* _TASK ITEM_:
Reproduce the full listing below exactly. Do not include the pictures.

* _DATA BELOW_:
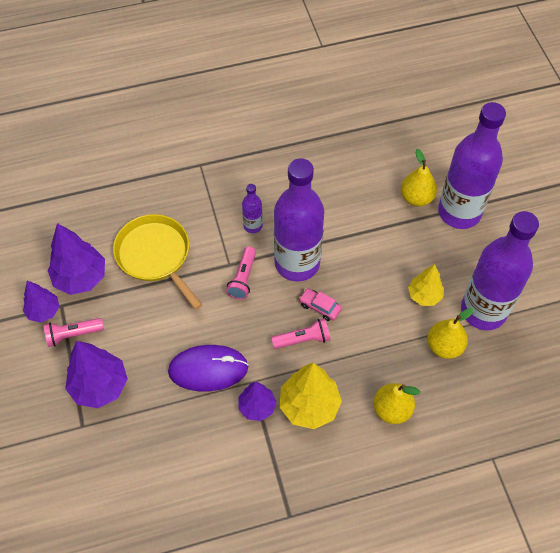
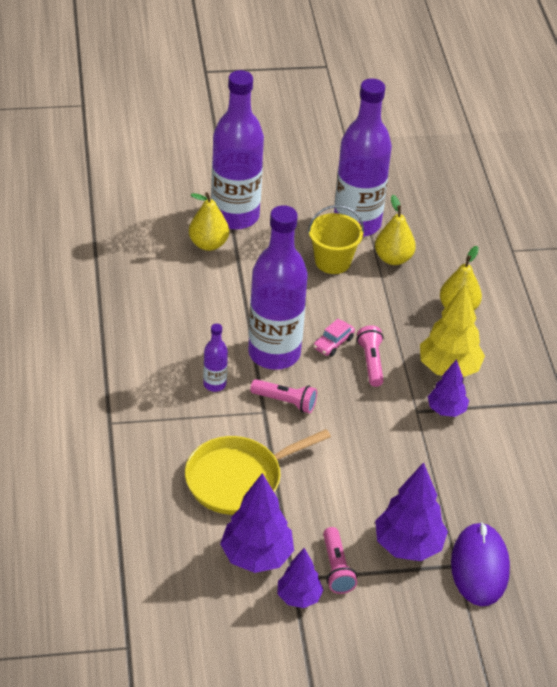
camera: 85 degrees left, 15 degrees down
(208, 369) = (397, 445): purple mouse -> purple mouse (479, 567)
(424, 295) = (332, 261): yellow tree -> yellow bucket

* _REPLY_:
camera: 85 degrees left, 15 degrees down
(208, 369) = (397, 445): purple mouse -> purple mouse (479, 567)
(424, 295) = (332, 261): yellow tree -> yellow bucket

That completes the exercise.